(Source data)

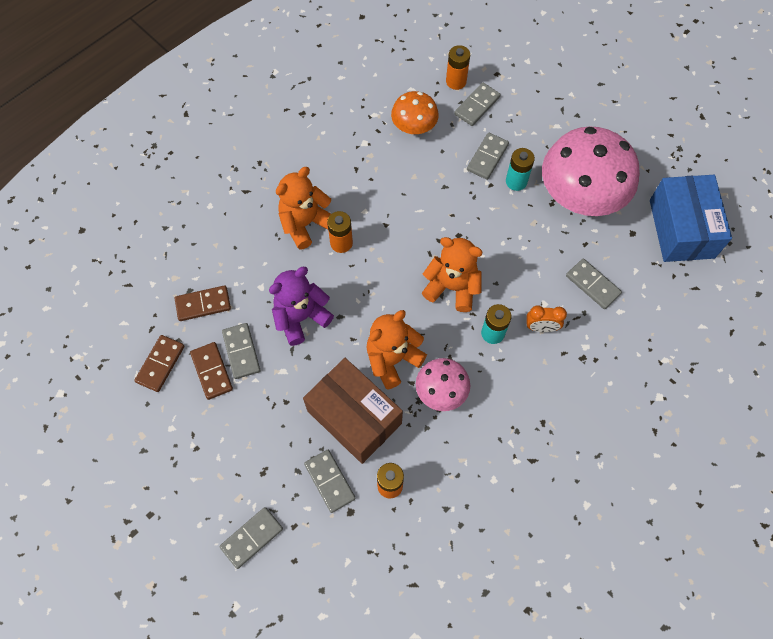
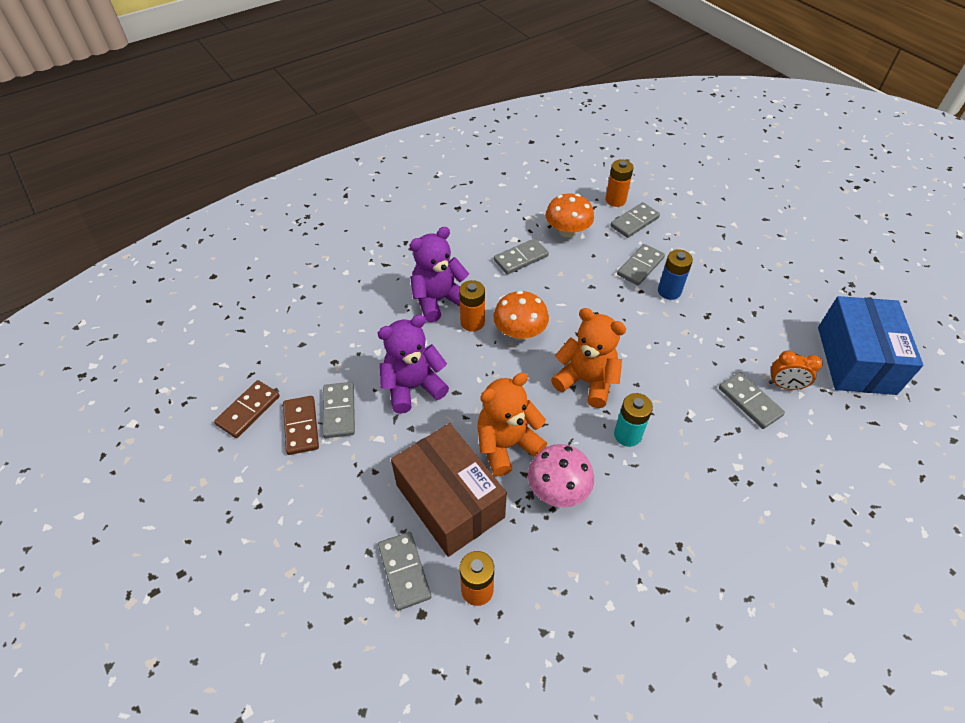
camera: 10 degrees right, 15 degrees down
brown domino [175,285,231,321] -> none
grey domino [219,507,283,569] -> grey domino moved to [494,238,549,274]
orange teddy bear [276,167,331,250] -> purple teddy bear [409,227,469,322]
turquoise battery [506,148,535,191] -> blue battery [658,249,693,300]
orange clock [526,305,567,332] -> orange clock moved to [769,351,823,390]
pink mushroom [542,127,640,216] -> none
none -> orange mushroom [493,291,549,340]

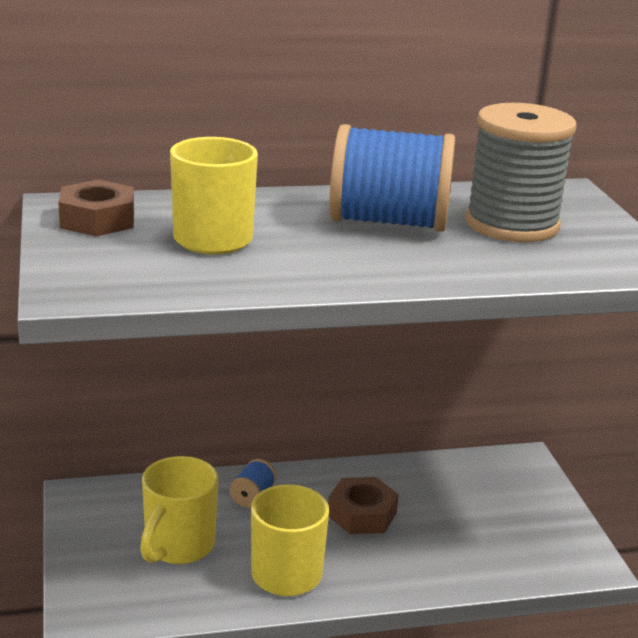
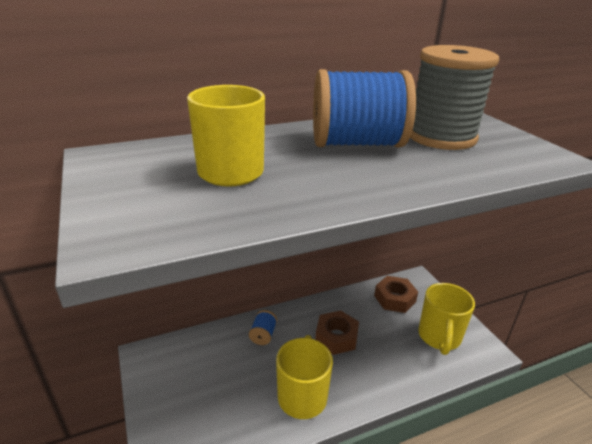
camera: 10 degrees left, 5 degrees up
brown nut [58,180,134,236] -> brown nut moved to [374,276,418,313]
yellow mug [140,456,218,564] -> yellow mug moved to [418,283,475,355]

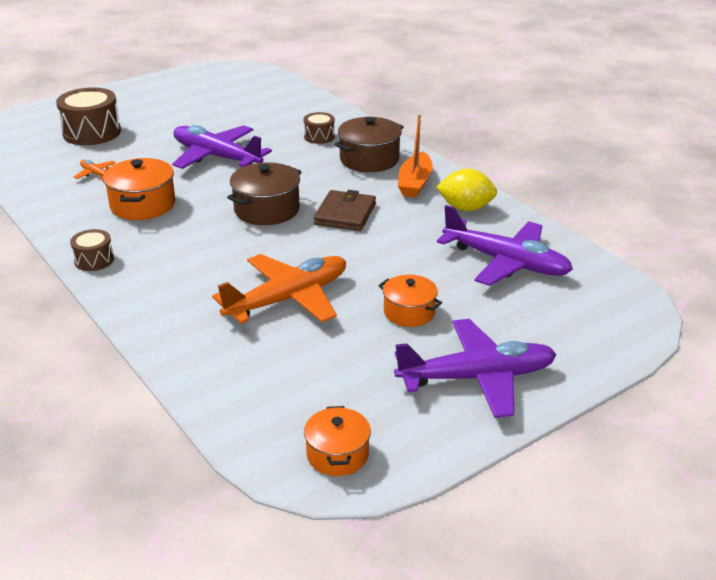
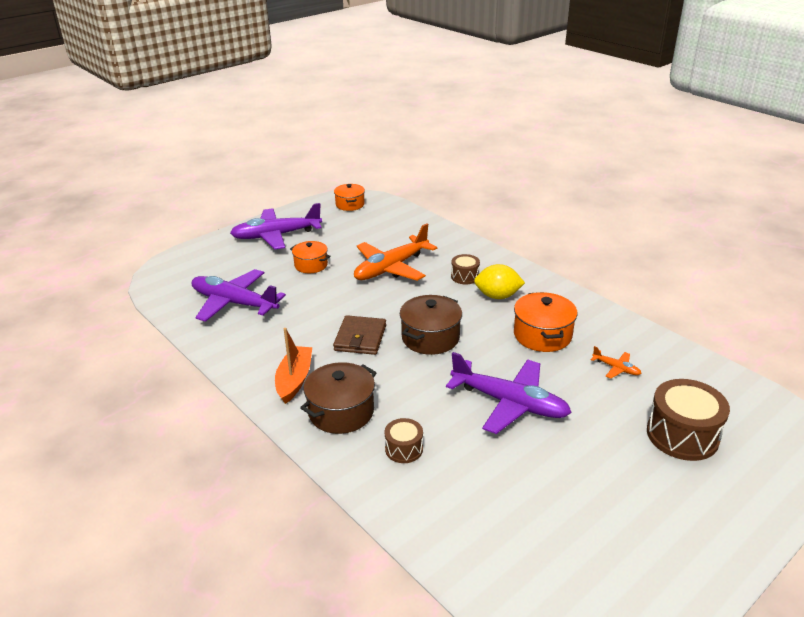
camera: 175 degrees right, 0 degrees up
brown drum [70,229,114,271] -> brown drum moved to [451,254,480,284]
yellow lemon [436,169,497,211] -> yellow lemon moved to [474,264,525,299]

* Prompt *
Where a line in the records above includes the string "mushroom", show it.

* Task response *
pink mushroom [542,127,640,216] -> none
none -> orange mushroom [493,291,549,340]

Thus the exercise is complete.